## TASK DETAILS
Reproduce what is written in the records below exactly, and leave out the images.
Start of Block
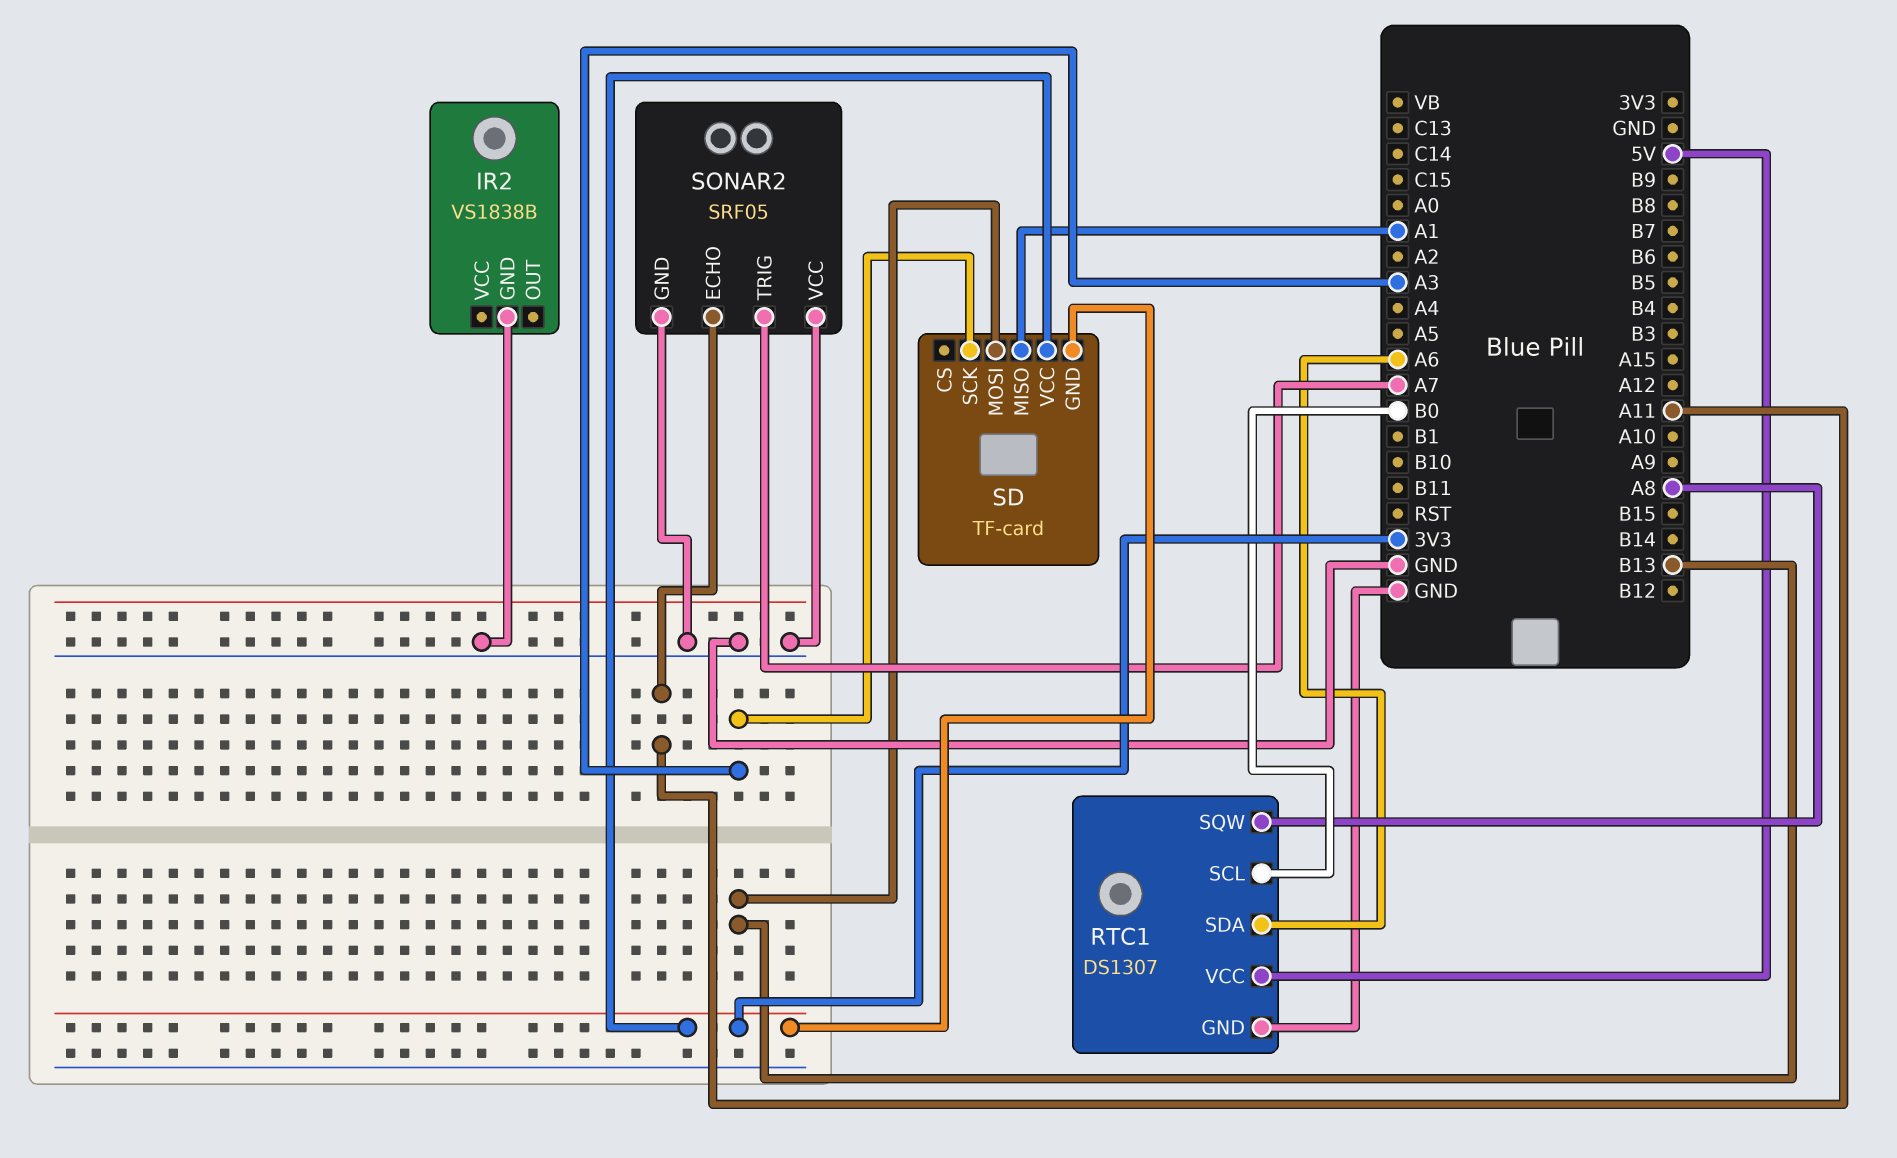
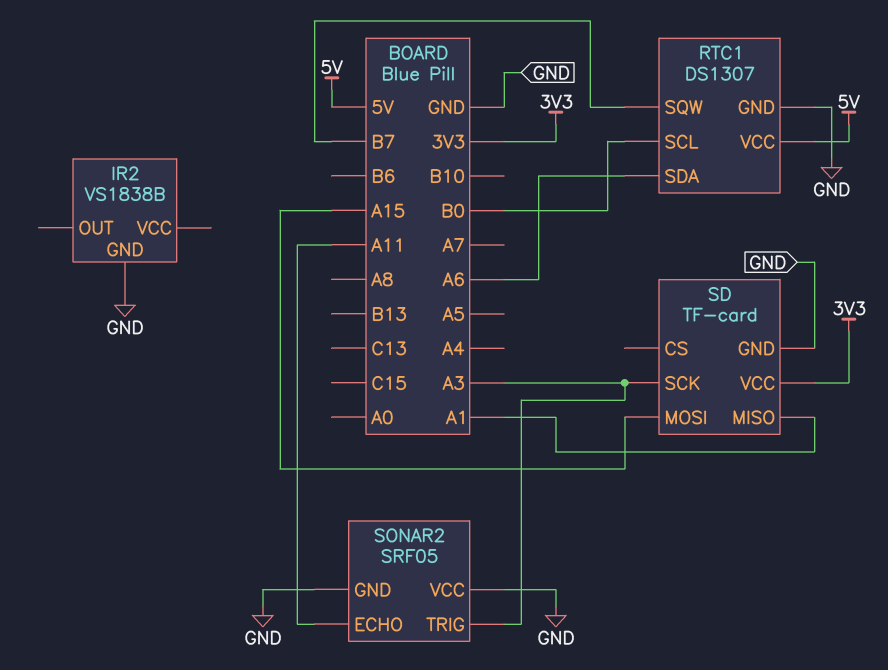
RTC1 pin SQW: A8 -> B7
SD pin GND: 3V3 -> GND
SD pin MOSI: B13 -> A15
SONAR2 pin TRIG: A7 -> A3

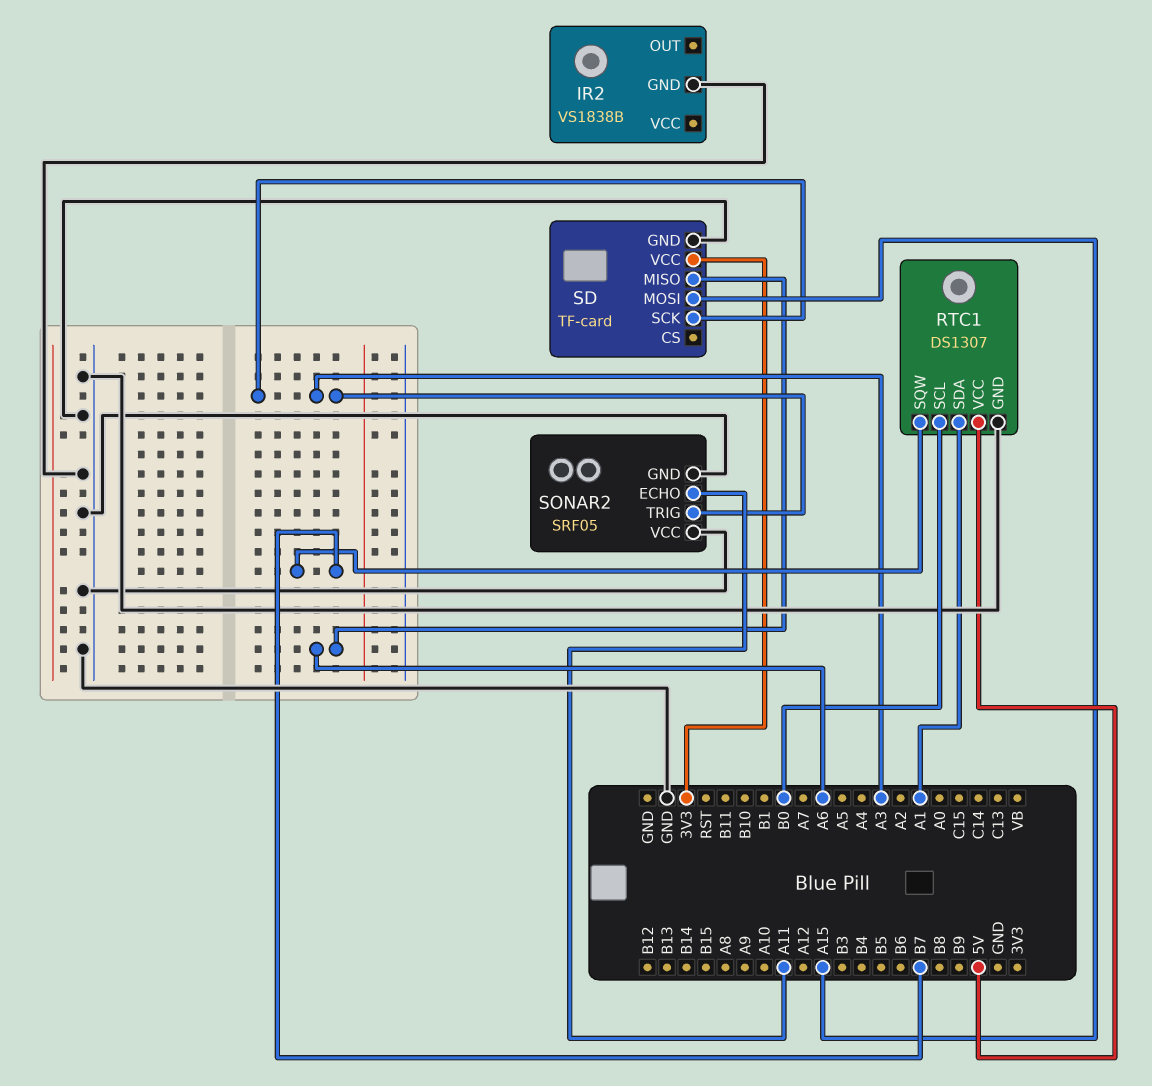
RTC1 pin SDA: A6 -> A1
SD pin MISO: A1 -> A6

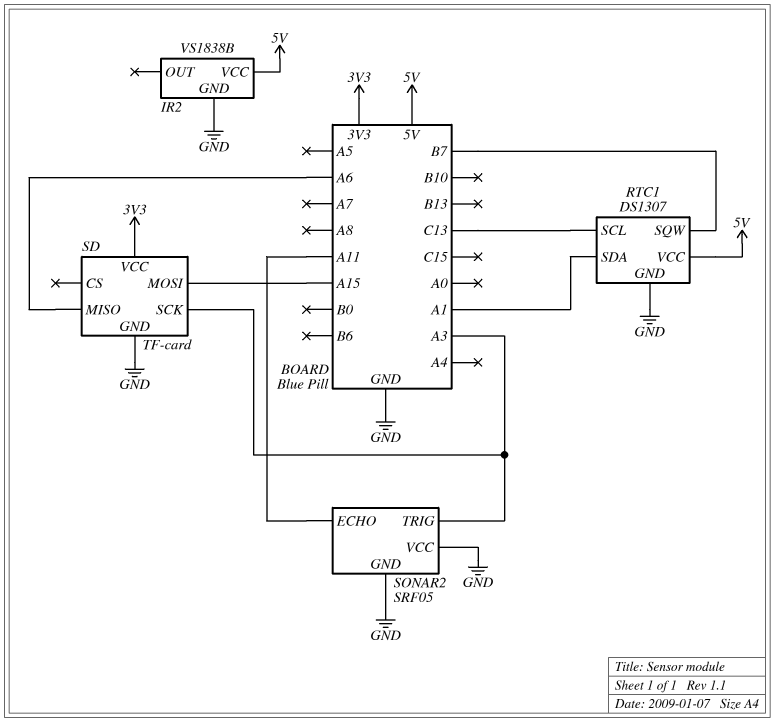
IR2 pin VCC: none -> 5V
RTC1 pin SCL: B0 -> C13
End of Block
## OUTPUT OF THE TASK
RTC1 pin SQW: A8 -> B7
SD pin GND: 3V3 -> GND
SD pin MOSI: B13 -> A15
SONAR2 pin TRIG: A7 -> A3

RTC1 pin SDA: A6 -> A1
SD pin MISO: A1 -> A6

IR2 pin VCC: none -> 5V
RTC1 pin SCL: B0 -> C13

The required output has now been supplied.